* _Set task_: Tally the lines in the records that contain the string "grace", and give only the resulting number.

--- start Provided entries ---

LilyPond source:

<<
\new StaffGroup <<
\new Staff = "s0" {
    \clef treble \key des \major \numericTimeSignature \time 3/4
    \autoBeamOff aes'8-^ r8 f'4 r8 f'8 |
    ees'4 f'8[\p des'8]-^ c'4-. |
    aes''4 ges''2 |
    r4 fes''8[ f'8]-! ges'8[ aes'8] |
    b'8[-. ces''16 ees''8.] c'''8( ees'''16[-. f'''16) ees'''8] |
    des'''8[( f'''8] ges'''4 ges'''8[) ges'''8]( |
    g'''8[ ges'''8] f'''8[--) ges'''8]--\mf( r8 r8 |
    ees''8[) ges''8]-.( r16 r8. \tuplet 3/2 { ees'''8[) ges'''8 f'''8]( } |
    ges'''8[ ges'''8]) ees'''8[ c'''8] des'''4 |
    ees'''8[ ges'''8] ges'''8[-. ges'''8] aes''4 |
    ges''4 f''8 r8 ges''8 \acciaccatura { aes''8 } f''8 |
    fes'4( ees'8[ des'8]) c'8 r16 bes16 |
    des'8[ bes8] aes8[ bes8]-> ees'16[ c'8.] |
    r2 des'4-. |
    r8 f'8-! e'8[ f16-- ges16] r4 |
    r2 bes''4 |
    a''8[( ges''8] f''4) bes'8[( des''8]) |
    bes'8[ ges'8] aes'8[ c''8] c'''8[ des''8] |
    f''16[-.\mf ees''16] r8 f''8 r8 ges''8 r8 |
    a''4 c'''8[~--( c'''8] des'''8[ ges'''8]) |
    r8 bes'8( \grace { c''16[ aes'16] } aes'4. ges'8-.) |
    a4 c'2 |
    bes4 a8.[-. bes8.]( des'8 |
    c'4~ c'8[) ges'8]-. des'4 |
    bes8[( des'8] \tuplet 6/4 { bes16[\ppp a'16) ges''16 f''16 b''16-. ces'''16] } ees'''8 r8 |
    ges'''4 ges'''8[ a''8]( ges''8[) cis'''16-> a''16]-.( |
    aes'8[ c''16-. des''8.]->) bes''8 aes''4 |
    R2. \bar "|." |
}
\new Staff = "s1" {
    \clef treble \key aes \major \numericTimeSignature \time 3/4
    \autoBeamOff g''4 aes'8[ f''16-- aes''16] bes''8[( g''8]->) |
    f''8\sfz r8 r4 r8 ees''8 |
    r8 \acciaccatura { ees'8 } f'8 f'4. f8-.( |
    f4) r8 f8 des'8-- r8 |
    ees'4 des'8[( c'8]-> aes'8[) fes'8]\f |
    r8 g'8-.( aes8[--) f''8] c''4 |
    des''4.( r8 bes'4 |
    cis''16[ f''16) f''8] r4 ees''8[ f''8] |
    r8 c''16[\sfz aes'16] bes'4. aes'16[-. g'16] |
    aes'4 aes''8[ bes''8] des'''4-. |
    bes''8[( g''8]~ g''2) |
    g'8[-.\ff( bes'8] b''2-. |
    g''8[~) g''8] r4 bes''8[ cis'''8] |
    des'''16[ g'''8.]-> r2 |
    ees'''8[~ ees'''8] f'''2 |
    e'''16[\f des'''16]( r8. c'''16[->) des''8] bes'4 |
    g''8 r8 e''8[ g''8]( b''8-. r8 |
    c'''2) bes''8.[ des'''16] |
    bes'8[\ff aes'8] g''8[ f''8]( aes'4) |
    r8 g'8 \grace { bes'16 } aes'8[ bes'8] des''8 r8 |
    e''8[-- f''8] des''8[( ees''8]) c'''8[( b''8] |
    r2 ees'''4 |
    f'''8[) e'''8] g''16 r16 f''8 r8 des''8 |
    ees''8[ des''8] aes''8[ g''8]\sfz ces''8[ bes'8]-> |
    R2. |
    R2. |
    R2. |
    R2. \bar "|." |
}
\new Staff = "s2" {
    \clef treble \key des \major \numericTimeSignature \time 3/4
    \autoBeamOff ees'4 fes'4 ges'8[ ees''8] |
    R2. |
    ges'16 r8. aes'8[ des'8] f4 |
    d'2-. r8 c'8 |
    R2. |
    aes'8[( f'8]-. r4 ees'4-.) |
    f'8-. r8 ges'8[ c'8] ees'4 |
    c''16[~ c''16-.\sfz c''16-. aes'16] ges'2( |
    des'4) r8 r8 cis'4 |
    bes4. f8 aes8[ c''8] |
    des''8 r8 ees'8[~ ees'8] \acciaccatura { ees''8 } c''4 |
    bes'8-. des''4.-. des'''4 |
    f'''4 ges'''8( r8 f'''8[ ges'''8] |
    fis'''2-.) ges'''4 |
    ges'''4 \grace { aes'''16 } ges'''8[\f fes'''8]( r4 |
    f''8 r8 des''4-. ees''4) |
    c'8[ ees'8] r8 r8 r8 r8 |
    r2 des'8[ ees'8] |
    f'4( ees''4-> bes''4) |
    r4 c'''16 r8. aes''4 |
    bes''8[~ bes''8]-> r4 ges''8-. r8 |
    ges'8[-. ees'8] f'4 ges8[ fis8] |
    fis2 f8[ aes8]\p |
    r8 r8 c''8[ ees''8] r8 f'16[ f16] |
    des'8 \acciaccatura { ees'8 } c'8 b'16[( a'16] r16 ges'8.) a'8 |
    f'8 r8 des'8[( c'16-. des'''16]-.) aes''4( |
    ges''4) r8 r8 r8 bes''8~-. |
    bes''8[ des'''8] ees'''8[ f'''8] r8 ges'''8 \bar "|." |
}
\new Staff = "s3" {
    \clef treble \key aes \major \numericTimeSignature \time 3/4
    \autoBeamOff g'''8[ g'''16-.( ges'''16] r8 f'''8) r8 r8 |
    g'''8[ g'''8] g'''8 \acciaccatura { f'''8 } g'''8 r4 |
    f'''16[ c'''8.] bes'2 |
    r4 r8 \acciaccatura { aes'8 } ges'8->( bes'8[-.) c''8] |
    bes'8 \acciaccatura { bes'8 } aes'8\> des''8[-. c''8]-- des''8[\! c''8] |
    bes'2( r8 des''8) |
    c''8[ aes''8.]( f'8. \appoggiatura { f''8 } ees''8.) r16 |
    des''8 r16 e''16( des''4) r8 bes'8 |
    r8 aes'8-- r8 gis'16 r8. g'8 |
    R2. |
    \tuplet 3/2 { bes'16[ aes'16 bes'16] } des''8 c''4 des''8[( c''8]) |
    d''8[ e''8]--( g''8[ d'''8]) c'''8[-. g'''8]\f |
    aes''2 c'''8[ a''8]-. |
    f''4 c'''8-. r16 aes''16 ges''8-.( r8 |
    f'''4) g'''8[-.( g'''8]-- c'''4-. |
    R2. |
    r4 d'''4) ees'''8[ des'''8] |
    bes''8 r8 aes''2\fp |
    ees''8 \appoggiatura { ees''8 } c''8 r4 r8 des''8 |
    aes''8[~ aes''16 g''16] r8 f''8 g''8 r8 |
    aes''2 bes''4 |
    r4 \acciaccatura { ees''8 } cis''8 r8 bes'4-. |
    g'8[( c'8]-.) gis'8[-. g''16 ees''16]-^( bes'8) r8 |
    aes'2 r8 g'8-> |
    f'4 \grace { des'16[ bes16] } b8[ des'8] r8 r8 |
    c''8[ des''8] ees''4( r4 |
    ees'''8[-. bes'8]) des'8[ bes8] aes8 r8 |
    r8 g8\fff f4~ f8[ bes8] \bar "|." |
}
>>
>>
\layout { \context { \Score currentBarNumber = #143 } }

--- end Provided entries ---

* _Answer to this problem_: 4